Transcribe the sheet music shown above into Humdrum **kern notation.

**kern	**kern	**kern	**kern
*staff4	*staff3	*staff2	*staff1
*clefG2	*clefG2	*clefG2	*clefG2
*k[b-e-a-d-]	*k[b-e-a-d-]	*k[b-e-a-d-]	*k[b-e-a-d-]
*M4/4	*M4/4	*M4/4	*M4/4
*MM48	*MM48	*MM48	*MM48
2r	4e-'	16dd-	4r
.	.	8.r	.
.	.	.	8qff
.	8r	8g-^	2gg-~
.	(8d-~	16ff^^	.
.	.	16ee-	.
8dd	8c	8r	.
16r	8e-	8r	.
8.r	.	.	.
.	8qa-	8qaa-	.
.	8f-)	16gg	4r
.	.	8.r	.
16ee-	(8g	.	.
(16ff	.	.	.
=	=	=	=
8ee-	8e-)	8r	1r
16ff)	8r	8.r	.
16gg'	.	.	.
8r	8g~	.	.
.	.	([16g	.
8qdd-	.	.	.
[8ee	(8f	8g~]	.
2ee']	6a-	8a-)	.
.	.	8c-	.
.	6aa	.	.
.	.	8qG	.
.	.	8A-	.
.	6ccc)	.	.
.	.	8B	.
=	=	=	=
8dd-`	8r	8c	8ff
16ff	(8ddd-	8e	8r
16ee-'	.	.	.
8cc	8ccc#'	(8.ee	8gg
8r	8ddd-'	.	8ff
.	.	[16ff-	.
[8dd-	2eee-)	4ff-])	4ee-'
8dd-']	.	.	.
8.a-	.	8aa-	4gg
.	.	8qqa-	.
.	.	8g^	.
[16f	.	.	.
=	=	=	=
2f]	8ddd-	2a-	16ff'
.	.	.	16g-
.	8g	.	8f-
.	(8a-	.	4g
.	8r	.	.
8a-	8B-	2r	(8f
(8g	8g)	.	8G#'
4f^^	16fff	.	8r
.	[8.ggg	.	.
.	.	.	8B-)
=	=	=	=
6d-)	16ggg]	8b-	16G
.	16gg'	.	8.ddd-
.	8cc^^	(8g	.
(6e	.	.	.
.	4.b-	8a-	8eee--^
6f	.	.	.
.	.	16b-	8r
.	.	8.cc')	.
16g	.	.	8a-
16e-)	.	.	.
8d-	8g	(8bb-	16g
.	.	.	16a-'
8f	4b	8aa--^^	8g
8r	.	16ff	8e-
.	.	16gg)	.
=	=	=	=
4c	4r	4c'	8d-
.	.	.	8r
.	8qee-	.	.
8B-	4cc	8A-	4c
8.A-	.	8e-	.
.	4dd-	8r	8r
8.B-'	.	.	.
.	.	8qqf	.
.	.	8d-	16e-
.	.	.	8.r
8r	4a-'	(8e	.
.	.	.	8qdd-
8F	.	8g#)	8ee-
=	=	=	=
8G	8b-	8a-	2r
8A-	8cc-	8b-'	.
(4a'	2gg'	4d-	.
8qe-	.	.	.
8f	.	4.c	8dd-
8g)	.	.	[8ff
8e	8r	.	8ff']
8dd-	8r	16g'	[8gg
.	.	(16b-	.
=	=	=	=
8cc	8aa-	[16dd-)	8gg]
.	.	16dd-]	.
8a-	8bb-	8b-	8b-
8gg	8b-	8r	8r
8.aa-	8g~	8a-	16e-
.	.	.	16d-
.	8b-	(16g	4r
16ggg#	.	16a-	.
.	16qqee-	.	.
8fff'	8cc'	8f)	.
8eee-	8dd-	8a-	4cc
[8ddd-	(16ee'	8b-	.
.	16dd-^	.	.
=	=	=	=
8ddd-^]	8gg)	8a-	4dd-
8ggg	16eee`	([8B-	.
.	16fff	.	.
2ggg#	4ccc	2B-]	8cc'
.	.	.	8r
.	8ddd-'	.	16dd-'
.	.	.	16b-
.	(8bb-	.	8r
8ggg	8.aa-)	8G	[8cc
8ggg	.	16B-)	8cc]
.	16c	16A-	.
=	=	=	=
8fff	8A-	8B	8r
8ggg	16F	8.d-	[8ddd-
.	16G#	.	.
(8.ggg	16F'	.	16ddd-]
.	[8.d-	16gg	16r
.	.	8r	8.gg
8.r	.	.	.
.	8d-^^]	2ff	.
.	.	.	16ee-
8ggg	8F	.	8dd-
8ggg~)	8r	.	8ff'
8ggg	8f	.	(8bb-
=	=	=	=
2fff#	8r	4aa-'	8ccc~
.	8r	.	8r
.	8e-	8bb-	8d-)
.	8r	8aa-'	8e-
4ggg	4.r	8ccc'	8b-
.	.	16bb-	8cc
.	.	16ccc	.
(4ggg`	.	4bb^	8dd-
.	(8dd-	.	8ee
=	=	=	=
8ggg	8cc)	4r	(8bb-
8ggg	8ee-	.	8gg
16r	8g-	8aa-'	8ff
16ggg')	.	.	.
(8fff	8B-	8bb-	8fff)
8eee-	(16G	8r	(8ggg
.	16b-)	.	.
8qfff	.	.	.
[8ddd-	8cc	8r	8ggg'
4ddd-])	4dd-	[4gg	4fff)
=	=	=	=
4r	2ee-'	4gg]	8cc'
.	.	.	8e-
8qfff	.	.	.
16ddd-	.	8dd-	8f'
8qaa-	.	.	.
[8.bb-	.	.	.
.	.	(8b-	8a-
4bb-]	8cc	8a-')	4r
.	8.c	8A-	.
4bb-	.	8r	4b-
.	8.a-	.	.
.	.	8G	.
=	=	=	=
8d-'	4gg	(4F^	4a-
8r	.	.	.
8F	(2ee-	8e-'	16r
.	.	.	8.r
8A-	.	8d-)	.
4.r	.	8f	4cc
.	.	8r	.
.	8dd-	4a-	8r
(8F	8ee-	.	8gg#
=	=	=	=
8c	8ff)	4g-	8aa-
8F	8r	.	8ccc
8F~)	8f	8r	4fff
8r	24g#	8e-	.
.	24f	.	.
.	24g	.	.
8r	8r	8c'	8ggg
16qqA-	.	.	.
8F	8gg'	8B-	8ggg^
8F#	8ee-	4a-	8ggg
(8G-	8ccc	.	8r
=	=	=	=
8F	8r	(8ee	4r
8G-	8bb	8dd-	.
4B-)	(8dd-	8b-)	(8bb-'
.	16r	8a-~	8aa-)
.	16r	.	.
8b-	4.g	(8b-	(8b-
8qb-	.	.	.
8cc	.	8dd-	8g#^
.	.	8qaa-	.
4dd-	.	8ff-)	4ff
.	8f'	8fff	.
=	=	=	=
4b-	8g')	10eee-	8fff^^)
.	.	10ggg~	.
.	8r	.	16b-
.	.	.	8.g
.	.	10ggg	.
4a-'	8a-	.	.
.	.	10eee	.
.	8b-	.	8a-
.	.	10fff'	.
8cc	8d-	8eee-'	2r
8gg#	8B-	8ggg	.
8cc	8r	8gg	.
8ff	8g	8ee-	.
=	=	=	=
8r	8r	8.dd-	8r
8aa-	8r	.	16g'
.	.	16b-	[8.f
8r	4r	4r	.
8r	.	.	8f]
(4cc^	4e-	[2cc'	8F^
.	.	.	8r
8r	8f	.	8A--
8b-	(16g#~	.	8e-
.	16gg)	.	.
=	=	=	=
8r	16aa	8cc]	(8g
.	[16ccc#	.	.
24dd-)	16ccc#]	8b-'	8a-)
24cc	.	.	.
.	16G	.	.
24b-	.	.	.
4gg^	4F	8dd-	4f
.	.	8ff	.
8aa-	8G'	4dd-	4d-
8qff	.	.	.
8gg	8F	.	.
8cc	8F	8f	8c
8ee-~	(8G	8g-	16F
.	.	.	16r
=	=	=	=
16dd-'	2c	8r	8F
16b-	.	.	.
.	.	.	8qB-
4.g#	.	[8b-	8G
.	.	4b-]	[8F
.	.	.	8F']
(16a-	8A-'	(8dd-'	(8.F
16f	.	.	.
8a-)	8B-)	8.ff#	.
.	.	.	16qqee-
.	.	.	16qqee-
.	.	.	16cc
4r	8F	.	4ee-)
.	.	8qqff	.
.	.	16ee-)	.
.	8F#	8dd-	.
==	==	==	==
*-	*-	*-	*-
════
Prompt:
Return every line of the records above that contains the string "kern".

Final result:
Transcribe the sheet music shown above into Humdrum **kern notation.
**kern	**kern	**kern	**kern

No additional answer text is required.